• **What is expected**
Retype all the entries word for word, but omit the pictures.

• **Stored data**

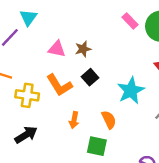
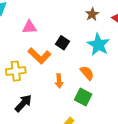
brown star: (83, 49) -> (92, 14), moved
green square: (97, 146) -> (83, 97), turned 30

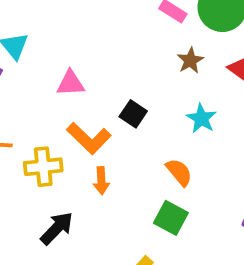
cyan star: (98, 45) -> (201, 118), size x0.7
orange arrow: (59, 81) -> (101, 181), moved

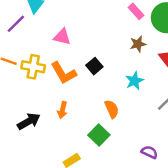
yellow cross: (43, 167) -> (33, 67), moved
orange arrow: (101, 181) -> (62, 110), moved

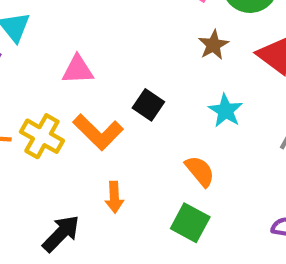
yellow cross: (33, 67) -> (42, 136), turned 35

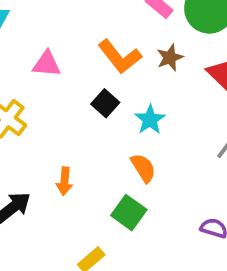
cyan star: (225, 111) -> (150, 120), moved
orange L-shape: (98, 132) -> (120, 57), moved

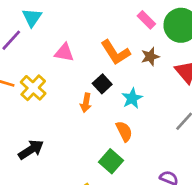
orange arrow: (65, 181) -> (86, 103), moved

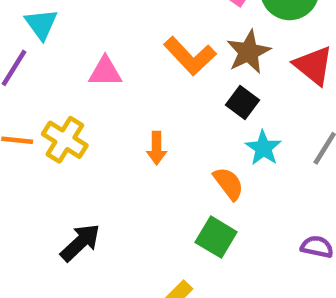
brown star: (150, 57) -> (248, 52), size x1.4
black square: (102, 84) -> (243, 103), moved
cyan star: (132, 98) -> (263, 148), moved

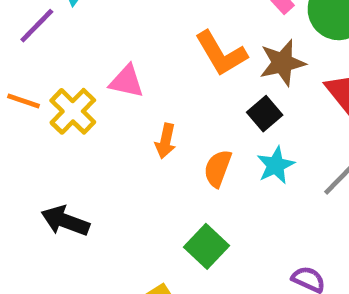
pink triangle: (105, 72) -> (127, 81), moved
orange semicircle: (228, 184) -> (218, 168), moved, turned -135
black arrow: (80, 243) -> (65, 221), turned -129

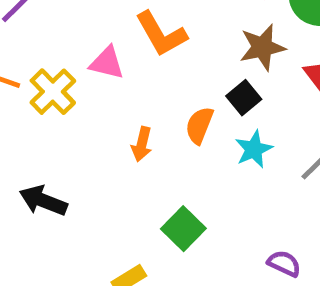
orange L-shape: (221, 54) -> (161, 34), moved
orange arrow: (166, 141) -> (142, 144), moved
orange semicircle: (218, 168) -> (199, 125), moved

• **Task output**
brown star: (83, 49) -> (92, 14), moved
green square: (97, 146) -> (83, 97), turned 30

cyan star: (98, 45) -> (201, 118), size x0.7
orange arrow: (59, 81) -> (101, 181), moved

yellow cross: (43, 167) -> (33, 67), moved
orange arrow: (101, 181) -> (62, 110), moved

yellow cross: (33, 67) -> (42, 136), turned 35

cyan star: (225, 111) -> (150, 120), moved
orange L-shape: (98, 132) -> (120, 57), moved

orange arrow: (65, 181) -> (86, 103), moved

brown star: (150, 57) -> (248, 52), size x1.4
black square: (102, 84) -> (243, 103), moved
cyan star: (132, 98) -> (263, 148), moved

pink triangle: (105, 72) -> (127, 81), moved
orange semicircle: (228, 184) -> (218, 168), moved, turned -135
black arrow: (80, 243) -> (65, 221), turned -129

orange L-shape: (221, 54) -> (161, 34), moved
orange arrow: (166, 141) -> (142, 144), moved
orange semicircle: (218, 168) -> (199, 125), moved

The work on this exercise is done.